▽

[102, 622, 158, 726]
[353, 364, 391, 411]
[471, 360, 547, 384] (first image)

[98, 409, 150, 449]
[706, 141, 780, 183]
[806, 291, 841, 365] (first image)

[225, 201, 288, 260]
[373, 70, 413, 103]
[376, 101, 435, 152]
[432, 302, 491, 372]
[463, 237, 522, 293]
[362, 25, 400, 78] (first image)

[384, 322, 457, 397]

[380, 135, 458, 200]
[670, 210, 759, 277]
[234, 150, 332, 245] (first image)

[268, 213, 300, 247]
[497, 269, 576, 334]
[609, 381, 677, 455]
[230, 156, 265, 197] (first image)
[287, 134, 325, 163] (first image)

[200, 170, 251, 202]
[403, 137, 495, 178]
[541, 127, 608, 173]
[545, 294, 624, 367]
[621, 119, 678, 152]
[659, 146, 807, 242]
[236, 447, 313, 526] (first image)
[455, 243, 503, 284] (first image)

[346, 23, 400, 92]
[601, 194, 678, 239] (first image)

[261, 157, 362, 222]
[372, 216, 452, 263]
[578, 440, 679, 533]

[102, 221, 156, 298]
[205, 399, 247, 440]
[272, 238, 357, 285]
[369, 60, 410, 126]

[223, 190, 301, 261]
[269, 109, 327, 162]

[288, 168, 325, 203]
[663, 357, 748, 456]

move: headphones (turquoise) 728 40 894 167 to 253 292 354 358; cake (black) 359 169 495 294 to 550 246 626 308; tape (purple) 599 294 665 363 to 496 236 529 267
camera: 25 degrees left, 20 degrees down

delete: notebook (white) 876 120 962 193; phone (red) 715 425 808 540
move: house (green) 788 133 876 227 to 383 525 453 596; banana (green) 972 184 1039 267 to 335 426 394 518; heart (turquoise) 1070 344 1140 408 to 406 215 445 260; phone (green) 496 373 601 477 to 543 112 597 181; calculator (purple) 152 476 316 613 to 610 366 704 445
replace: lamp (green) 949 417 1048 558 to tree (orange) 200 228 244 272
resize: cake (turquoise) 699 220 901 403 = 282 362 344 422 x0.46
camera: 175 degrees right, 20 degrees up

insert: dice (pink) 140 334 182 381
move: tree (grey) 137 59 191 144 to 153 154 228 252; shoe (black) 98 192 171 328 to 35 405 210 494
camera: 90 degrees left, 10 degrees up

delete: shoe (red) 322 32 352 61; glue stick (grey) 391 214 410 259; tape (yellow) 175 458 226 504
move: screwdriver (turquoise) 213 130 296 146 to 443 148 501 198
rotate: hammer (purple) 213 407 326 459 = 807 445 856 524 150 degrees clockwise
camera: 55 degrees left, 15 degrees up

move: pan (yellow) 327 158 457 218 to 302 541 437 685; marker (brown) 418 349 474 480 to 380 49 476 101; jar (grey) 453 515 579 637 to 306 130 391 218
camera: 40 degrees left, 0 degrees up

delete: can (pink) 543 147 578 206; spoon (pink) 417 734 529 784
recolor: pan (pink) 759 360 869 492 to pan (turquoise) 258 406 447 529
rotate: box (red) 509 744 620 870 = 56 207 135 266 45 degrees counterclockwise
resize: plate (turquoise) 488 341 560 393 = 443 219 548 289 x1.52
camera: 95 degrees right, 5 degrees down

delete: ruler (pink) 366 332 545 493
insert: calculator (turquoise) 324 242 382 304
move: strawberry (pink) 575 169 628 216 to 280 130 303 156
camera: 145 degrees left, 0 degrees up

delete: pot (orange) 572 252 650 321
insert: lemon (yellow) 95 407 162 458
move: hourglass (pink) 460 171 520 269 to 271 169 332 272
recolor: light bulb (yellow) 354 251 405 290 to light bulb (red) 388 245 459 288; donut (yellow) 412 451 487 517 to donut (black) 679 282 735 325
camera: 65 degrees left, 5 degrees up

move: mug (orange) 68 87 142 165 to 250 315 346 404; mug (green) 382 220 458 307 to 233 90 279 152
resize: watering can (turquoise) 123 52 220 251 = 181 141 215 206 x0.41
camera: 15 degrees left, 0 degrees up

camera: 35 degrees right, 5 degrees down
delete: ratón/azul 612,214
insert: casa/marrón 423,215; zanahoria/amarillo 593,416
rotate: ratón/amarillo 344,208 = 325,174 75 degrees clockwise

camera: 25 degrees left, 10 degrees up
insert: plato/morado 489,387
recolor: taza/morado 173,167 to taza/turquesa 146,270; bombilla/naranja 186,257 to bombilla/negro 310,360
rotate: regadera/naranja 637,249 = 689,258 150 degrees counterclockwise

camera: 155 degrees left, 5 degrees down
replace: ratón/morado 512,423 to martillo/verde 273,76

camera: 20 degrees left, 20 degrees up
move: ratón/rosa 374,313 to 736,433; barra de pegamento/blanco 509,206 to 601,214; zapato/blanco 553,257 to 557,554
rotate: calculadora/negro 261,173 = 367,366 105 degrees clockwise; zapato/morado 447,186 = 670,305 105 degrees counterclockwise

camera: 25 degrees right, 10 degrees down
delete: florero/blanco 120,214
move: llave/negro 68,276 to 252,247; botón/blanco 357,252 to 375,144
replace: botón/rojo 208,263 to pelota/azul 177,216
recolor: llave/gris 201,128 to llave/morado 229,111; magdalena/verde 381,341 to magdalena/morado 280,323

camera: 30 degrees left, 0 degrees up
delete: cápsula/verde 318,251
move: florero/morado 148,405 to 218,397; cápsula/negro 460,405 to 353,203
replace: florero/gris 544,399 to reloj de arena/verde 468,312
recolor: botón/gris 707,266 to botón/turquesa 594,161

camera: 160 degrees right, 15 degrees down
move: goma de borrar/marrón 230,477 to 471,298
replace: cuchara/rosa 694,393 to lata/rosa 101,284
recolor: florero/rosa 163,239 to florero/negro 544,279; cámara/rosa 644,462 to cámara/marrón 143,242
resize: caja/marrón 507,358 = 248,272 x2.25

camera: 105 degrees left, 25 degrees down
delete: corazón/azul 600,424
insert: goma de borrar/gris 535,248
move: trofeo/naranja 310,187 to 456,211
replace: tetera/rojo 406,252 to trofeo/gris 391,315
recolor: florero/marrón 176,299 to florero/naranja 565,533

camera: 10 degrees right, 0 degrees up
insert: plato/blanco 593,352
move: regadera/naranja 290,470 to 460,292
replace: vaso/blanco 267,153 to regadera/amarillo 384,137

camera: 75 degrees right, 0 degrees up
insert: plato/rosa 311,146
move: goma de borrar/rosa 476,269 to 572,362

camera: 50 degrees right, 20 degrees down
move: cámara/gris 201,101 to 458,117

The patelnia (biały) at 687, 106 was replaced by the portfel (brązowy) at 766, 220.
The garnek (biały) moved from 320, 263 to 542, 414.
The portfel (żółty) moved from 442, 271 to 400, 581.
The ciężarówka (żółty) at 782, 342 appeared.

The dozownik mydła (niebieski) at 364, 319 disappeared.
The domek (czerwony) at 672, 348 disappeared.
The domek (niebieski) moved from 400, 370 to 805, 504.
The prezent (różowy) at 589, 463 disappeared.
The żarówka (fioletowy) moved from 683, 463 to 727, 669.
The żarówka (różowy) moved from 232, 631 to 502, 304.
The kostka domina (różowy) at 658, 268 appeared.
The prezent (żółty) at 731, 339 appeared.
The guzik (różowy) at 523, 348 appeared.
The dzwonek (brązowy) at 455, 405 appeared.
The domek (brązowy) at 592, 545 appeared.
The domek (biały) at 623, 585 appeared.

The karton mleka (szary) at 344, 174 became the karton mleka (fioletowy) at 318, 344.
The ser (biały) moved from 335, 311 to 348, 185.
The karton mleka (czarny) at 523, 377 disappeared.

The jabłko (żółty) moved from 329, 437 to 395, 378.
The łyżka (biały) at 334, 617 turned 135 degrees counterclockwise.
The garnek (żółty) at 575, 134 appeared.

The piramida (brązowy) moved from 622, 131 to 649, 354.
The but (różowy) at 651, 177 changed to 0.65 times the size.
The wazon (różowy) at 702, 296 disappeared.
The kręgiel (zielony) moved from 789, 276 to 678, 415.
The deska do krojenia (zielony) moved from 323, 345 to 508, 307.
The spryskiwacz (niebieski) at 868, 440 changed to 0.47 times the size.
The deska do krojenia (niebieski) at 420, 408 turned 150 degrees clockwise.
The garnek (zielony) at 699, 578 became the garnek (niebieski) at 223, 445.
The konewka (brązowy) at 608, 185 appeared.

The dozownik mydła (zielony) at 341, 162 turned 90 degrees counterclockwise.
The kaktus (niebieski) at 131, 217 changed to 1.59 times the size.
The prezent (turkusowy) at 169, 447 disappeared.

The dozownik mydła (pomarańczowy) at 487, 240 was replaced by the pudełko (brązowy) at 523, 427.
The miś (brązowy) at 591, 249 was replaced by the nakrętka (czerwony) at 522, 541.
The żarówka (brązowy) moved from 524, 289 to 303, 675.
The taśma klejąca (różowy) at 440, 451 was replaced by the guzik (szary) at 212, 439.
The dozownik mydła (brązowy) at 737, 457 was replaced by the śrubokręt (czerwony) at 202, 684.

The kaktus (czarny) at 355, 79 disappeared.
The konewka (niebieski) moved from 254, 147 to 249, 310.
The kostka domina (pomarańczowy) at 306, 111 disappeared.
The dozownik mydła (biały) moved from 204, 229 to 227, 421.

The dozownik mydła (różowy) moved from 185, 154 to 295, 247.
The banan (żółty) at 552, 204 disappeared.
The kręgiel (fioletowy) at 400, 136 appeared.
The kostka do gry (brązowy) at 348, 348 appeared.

△

Problem to work on ->
From the records above, print exactly the lines that run from the line with "delete: shoe (red)" to the line with "recolor: pan (pink)", inclusive.

Response below ->
delete: shoe (red) 322 32 352 61; glue stick (grey) 391 214 410 259; tape (yellow) 175 458 226 504
move: screwdriver (turquoise) 213 130 296 146 to 443 148 501 198
rotate: hammer (purple) 213 407 326 459 = 807 445 856 524 150 degrees clockwise
camera: 55 degrees left, 15 degrees up

move: pan (yellow) 327 158 457 218 to 302 541 437 685; marker (brown) 418 349 474 480 to 380 49 476 101; jar (grey) 453 515 579 637 to 306 130 391 218
camera: 40 degrees left, 0 degrees up

delete: can (pink) 543 147 578 206; spoon (pink) 417 734 529 784
recolor: pan (pink) 759 360 869 492 to pan (turquoise) 258 406 447 529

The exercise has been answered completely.